WHAT YOU SHOULD DO
Reproduce the data below word for word, setting aside any picture it holds.
[DATA RECORDS]
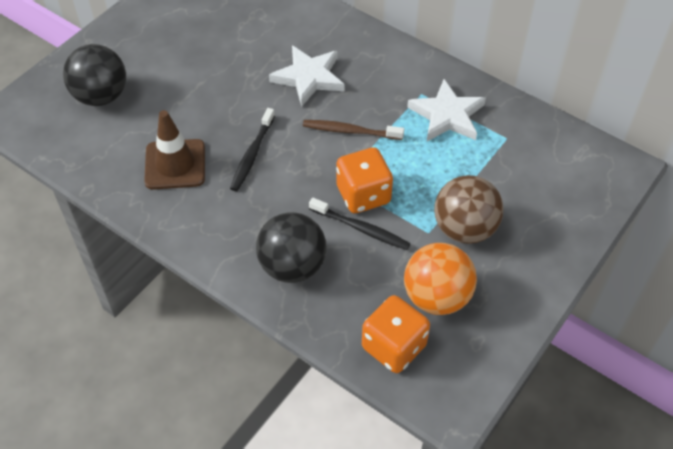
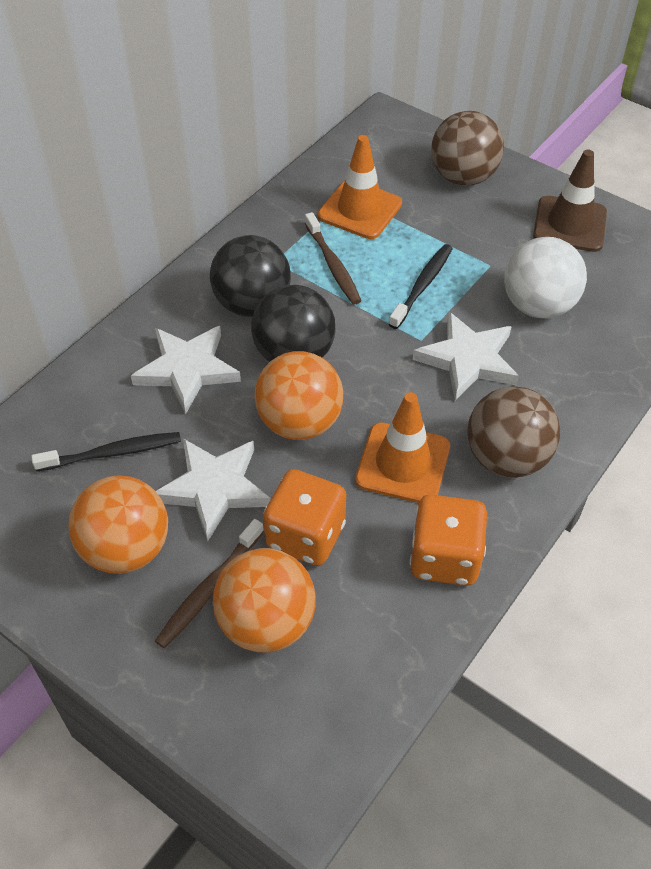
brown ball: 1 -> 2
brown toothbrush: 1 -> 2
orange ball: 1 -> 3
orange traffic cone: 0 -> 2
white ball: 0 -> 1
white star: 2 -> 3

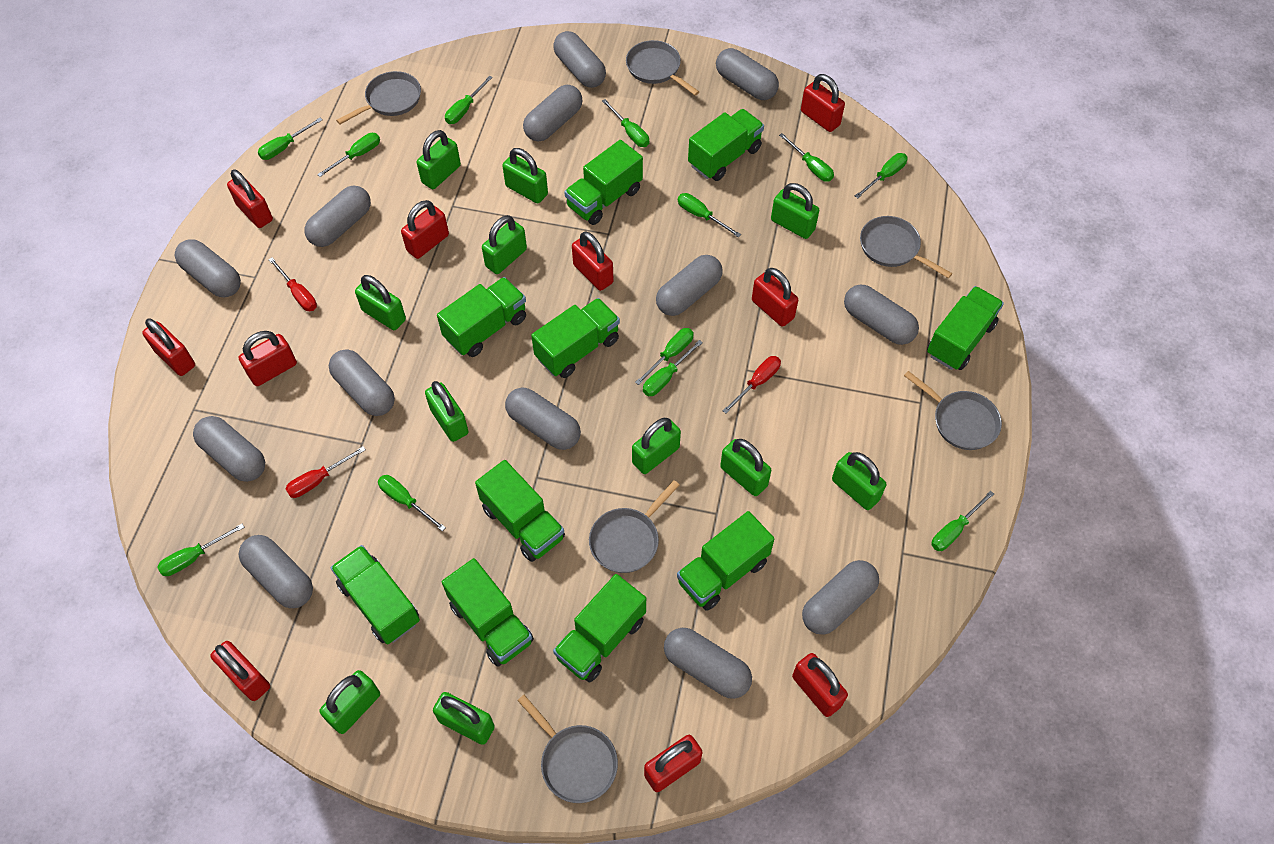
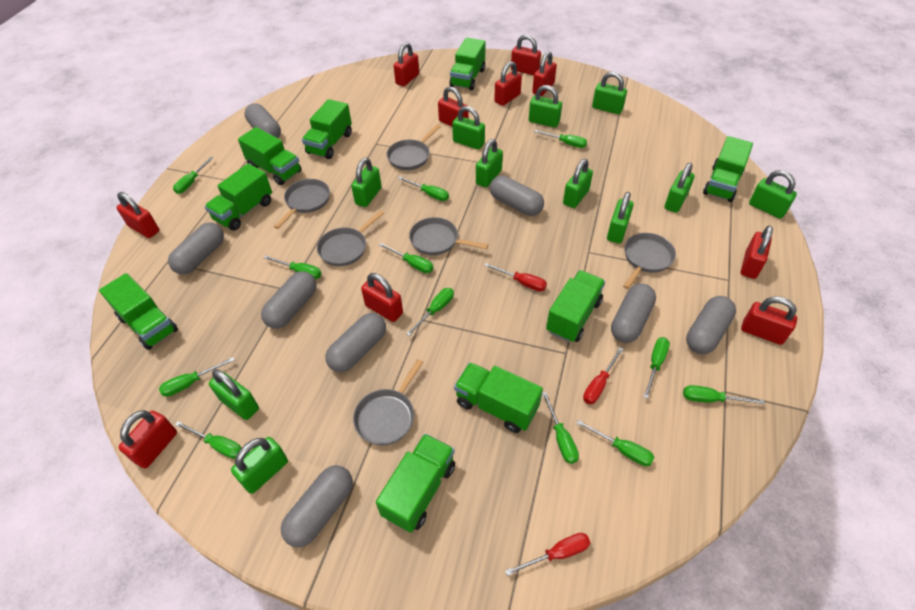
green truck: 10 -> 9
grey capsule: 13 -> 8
[/DATA RECORDS]
COMPLETED EXERCISE
brown ball: 1 -> 2
brown toothbrush: 1 -> 2
orange ball: 1 -> 3
orange traffic cone: 0 -> 2
white ball: 0 -> 1
white star: 2 -> 3

green truck: 10 -> 9
grey capsule: 13 -> 8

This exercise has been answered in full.